> LISTED RECORDS:
****************************************
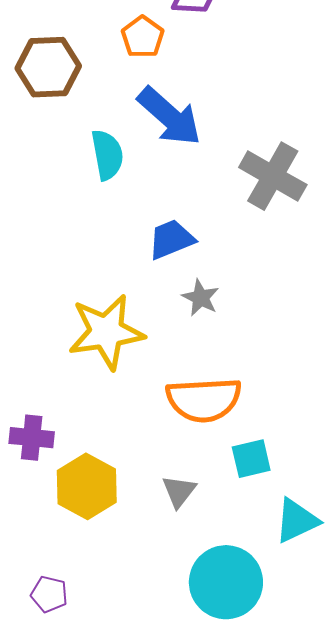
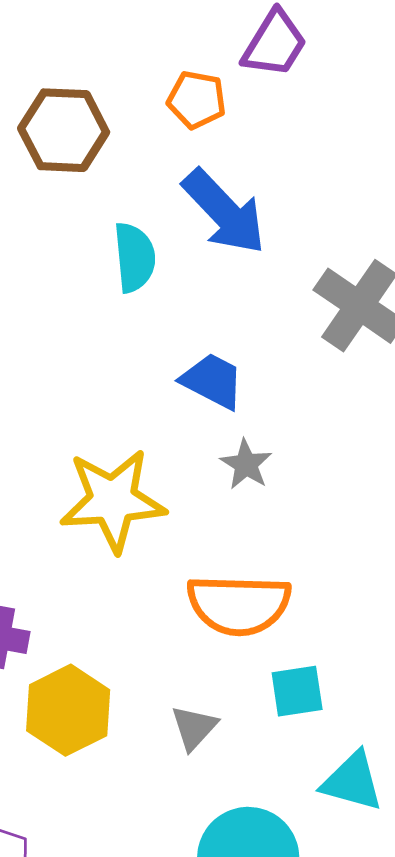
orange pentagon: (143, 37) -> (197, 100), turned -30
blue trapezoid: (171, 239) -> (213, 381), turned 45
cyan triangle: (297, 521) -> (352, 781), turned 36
****************************************
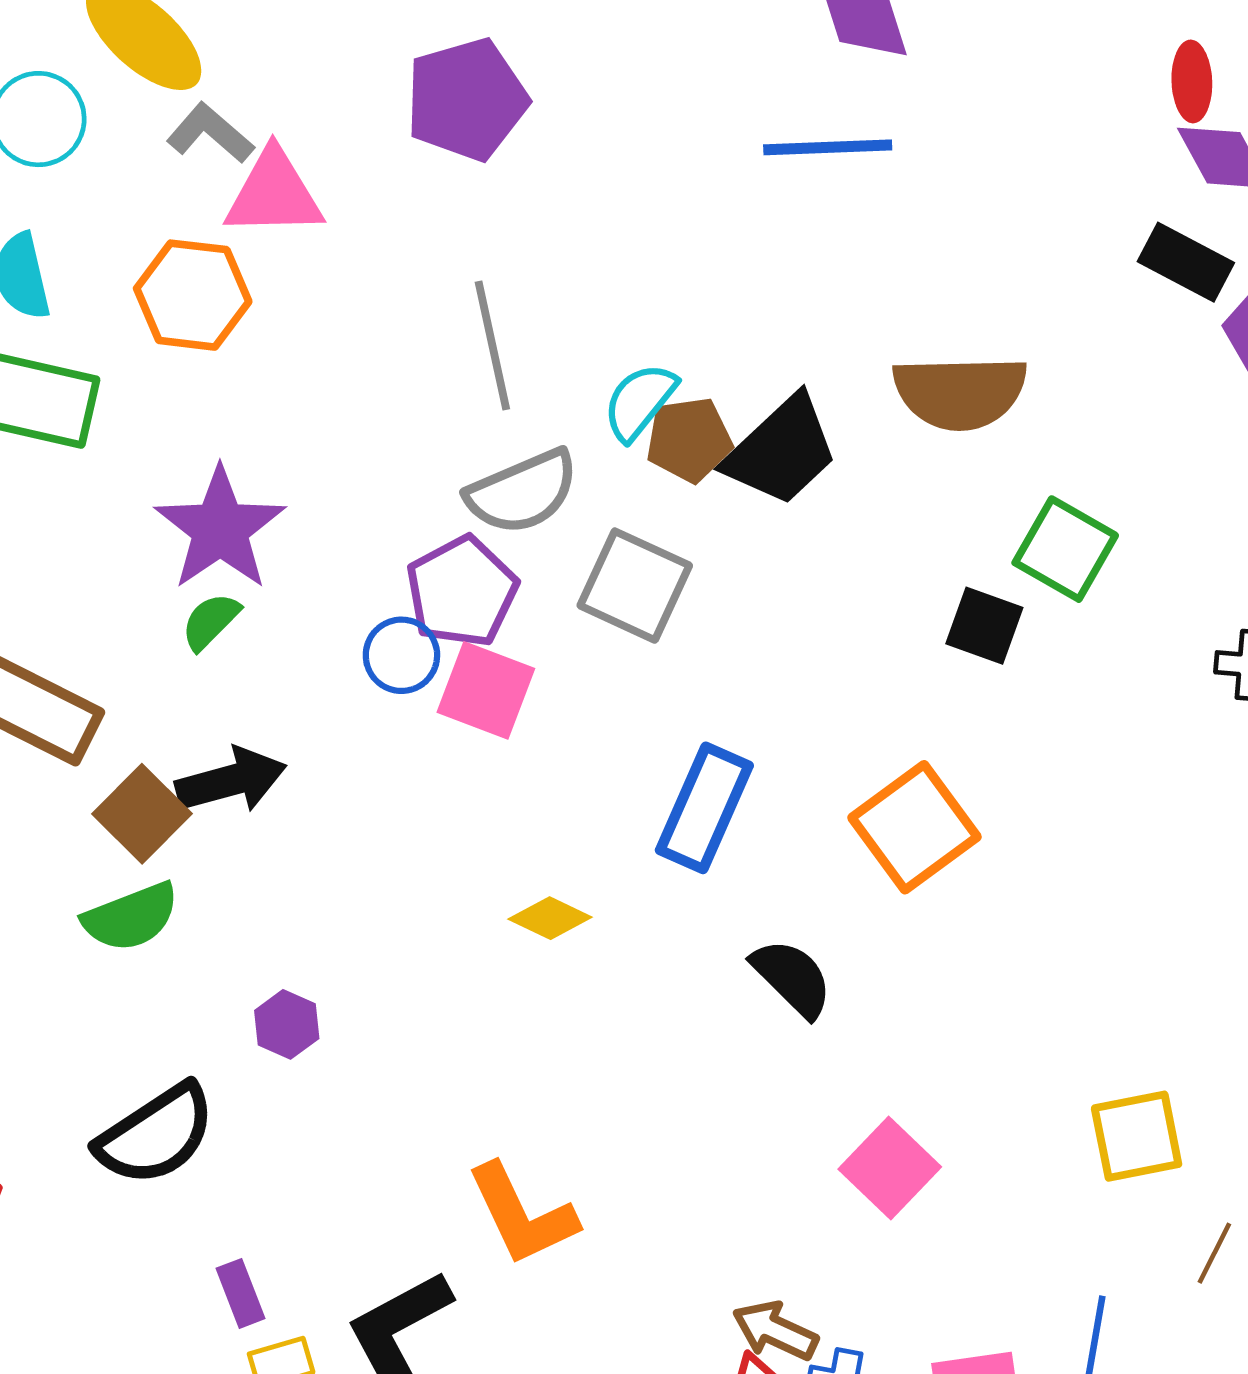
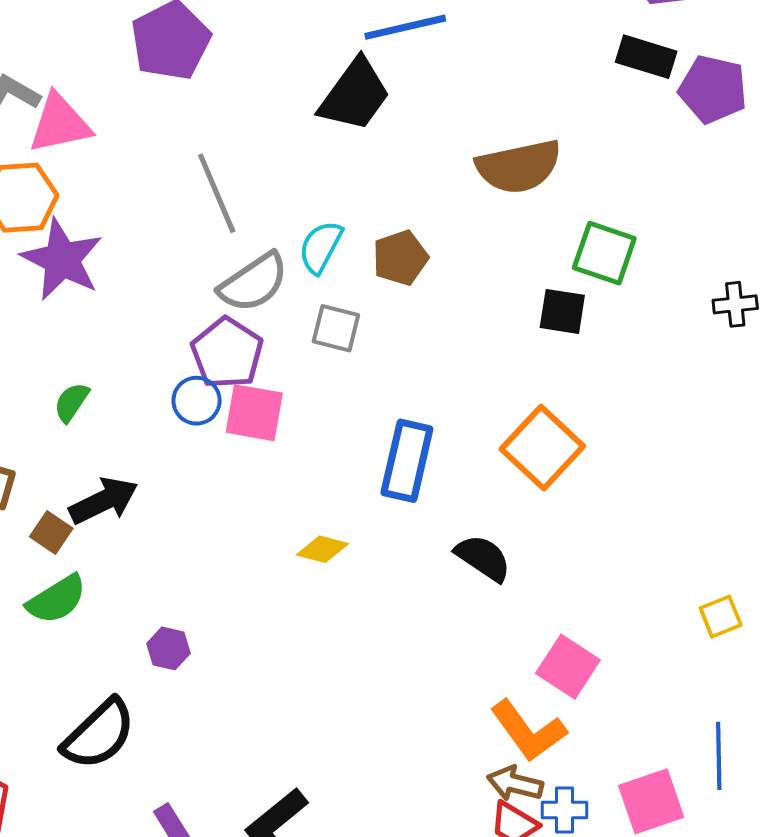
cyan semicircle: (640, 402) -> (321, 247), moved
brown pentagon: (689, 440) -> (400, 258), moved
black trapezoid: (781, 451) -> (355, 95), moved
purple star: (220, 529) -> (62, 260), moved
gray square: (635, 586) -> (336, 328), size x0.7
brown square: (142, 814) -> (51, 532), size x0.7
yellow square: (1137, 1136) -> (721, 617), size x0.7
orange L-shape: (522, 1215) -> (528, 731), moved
****************************************
Which lines above run from the one containing "purple star: (220, 529) -> (62, 260), moved" to the one containing "orange L-shape: (522, 1215)"? Give them again exactly, both ends included.

> WRITTEN RESPONSE:
purple star: (220, 529) -> (62, 260), moved
gray square: (635, 586) -> (336, 328), size x0.7
brown square: (142, 814) -> (51, 532), size x0.7
yellow square: (1137, 1136) -> (721, 617), size x0.7
orange L-shape: (522, 1215) -> (528, 731), moved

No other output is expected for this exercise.